Modification records
((
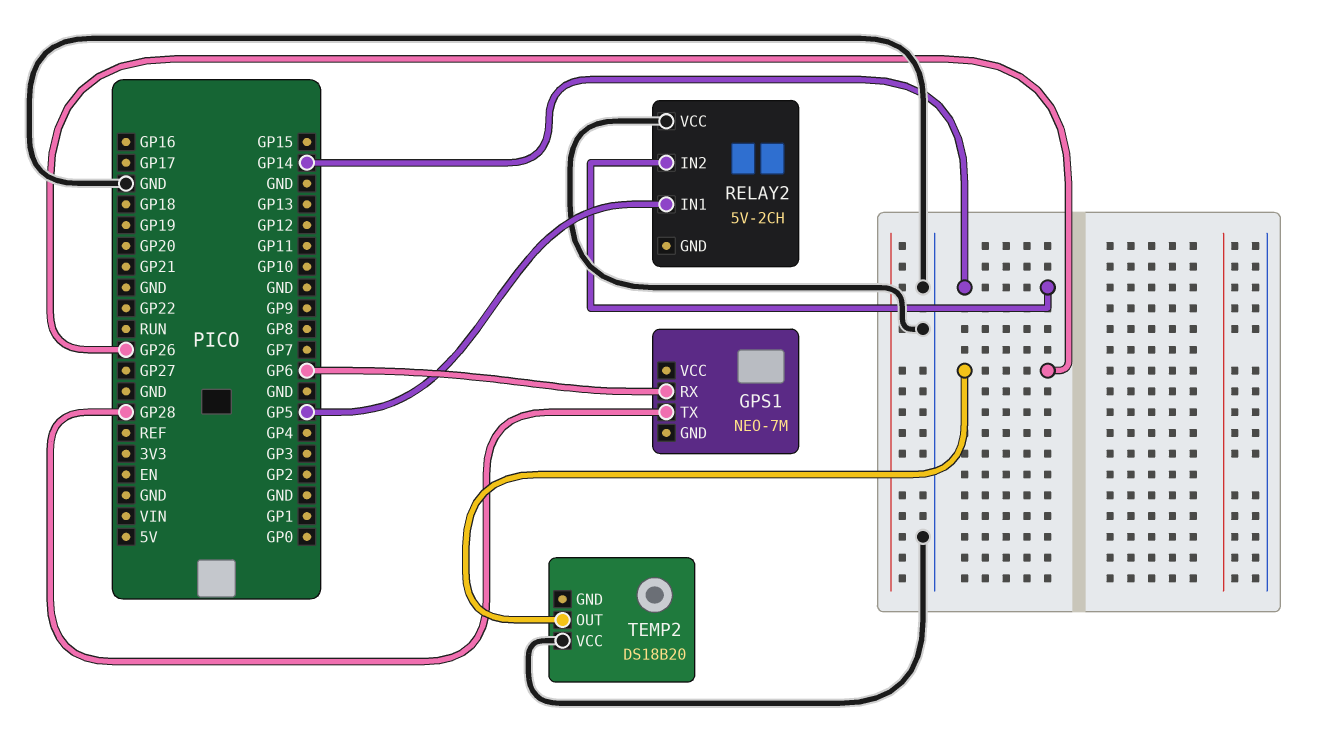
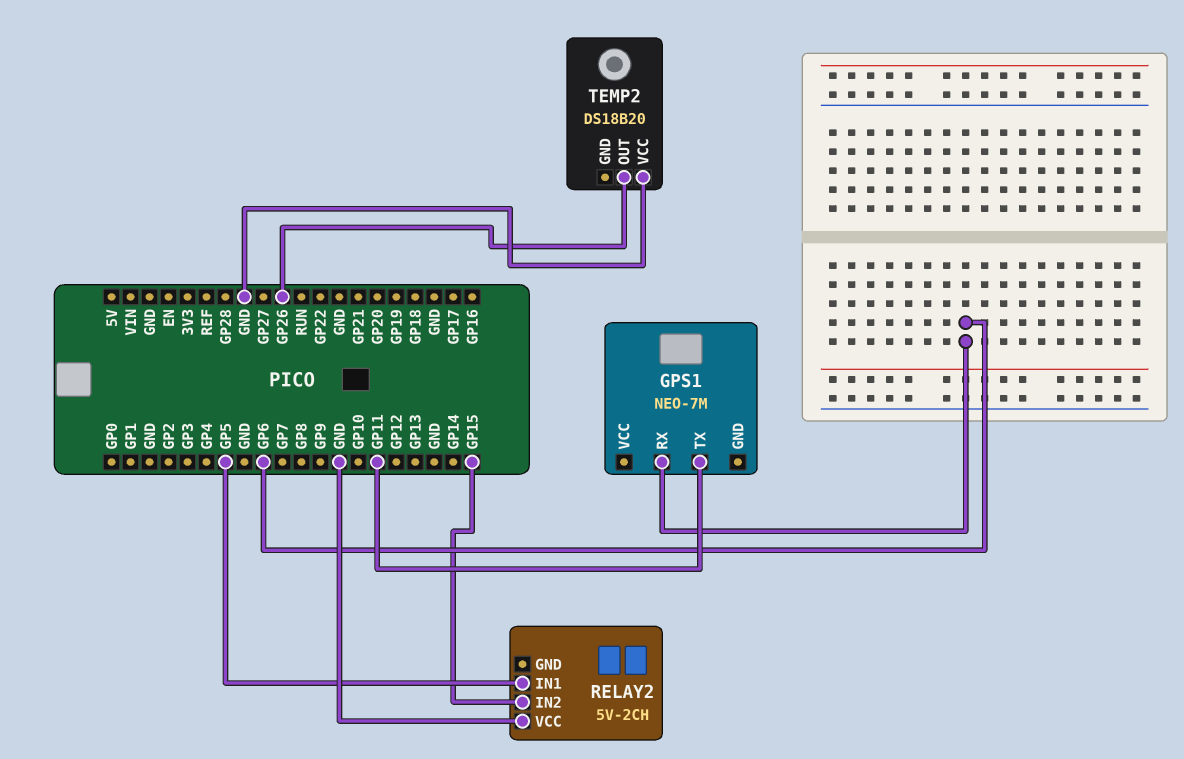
GPS1 pin TX: GP28 -> GP11
RELAY2 pin IN2: GP14 -> GP15

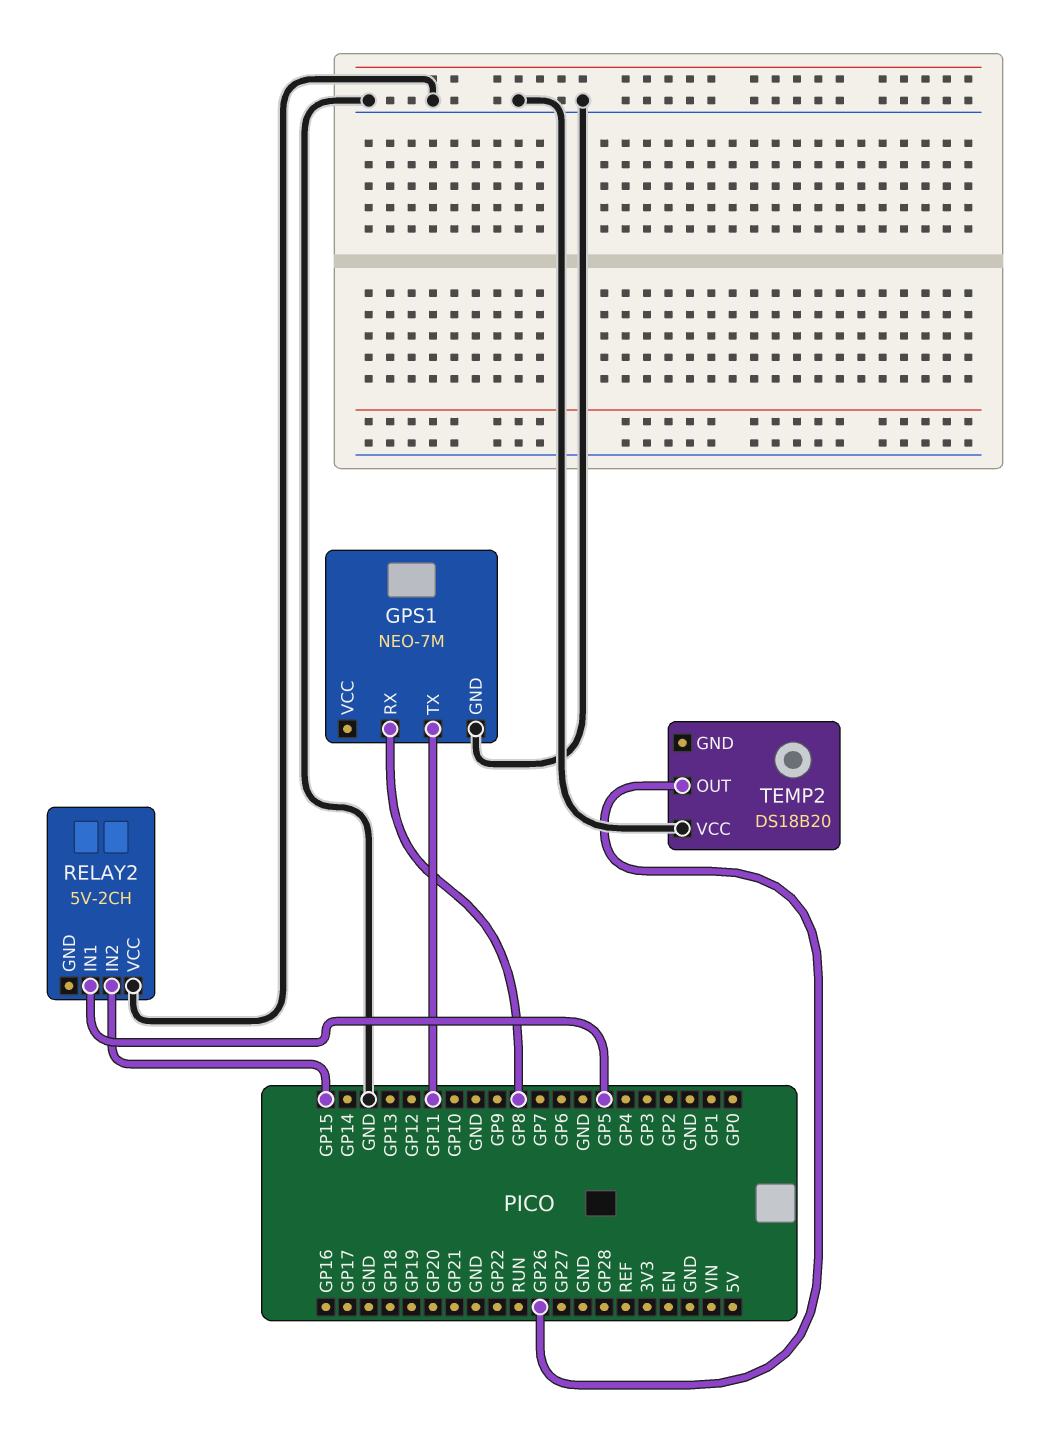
GPS1 pin GND: none -> GND
GPS1 pin RX: GP6 -> GP8

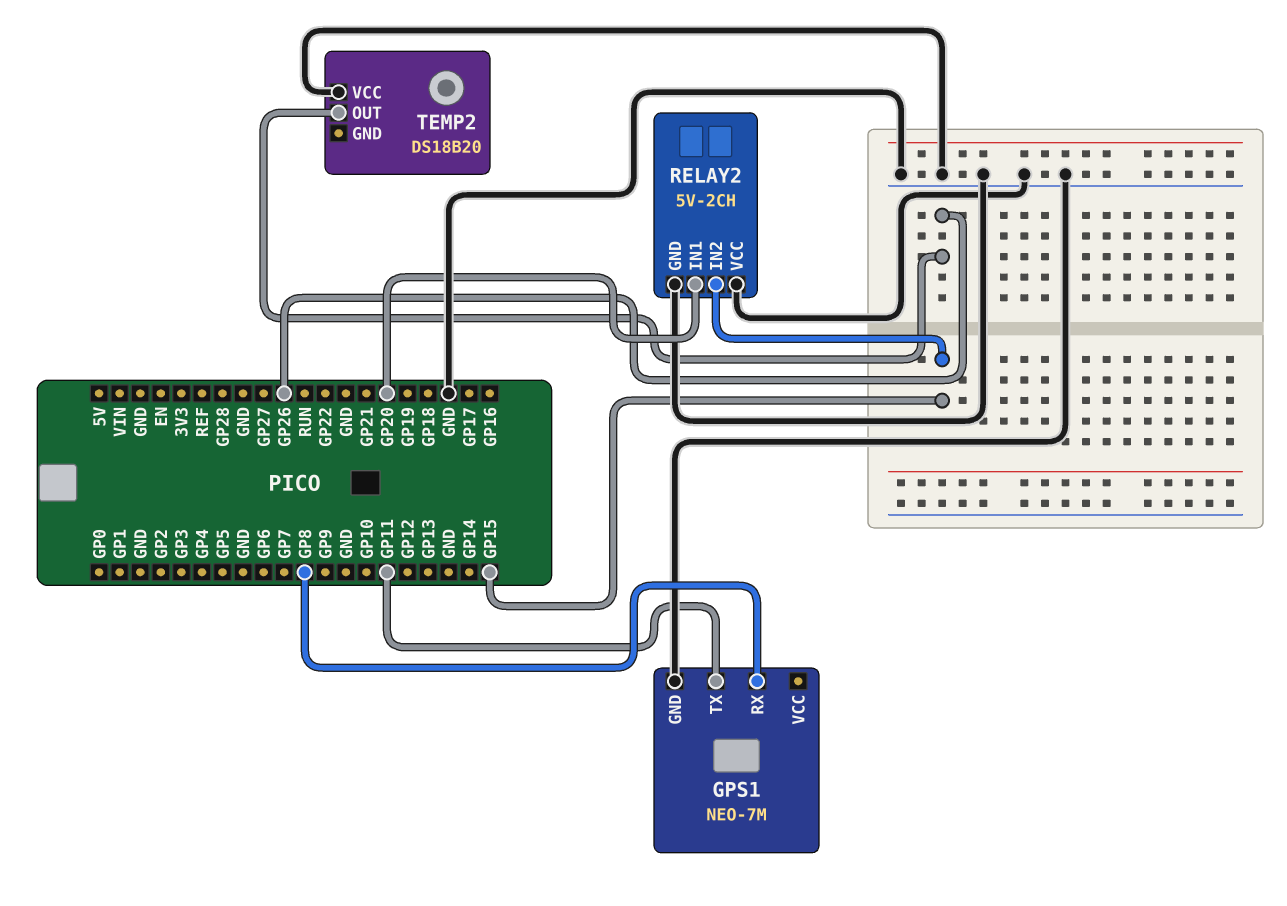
RELAY2 pin GND: none -> GND
RELAY2 pin IN1: GP5 -> GP20

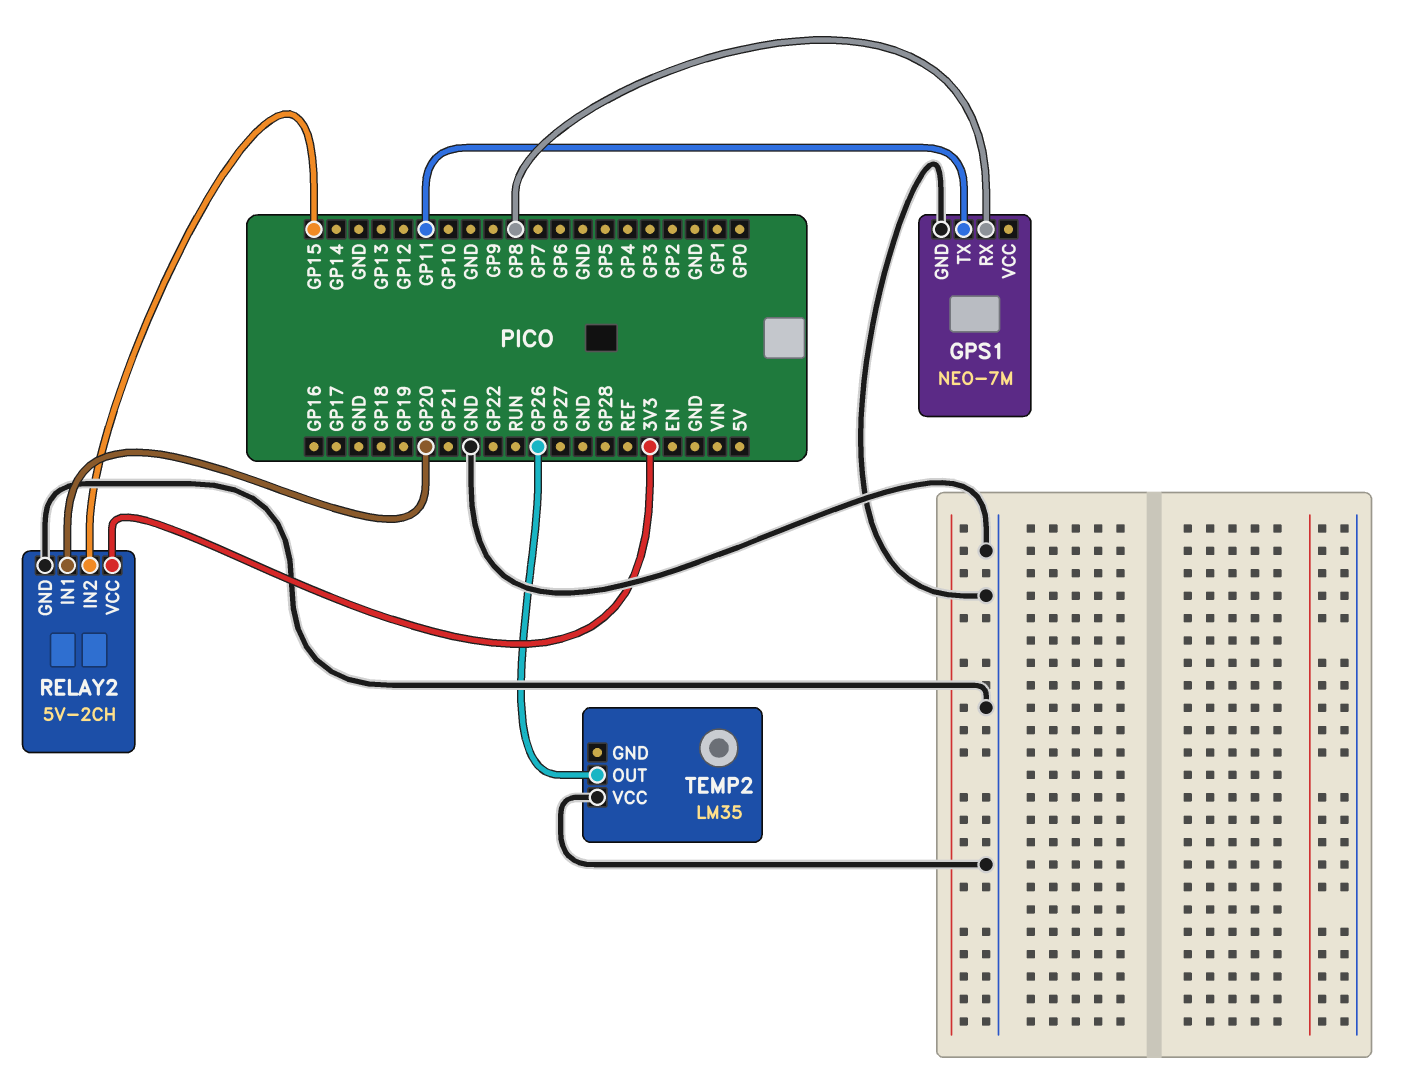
RELAY2 pin VCC: GND -> 3V3
TEMP2: DS18B20 -> LM35

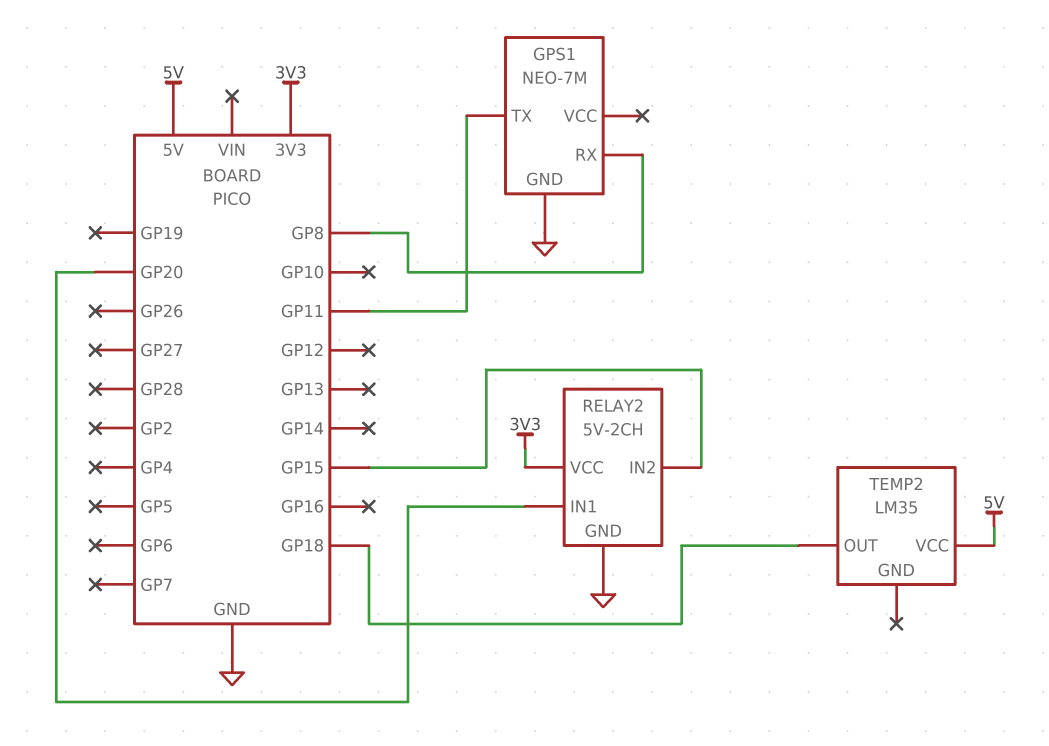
TEMP2 pin OUT: GP26 -> GP18
TEMP2 pin VCC: GND -> 5V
))
# Exercise description:
Which lines of the records above contain the word "none"? Show each of them.

# Solution to the exercise:
GPS1 pin GND: none -> GND
RELAY2 pin GND: none -> GND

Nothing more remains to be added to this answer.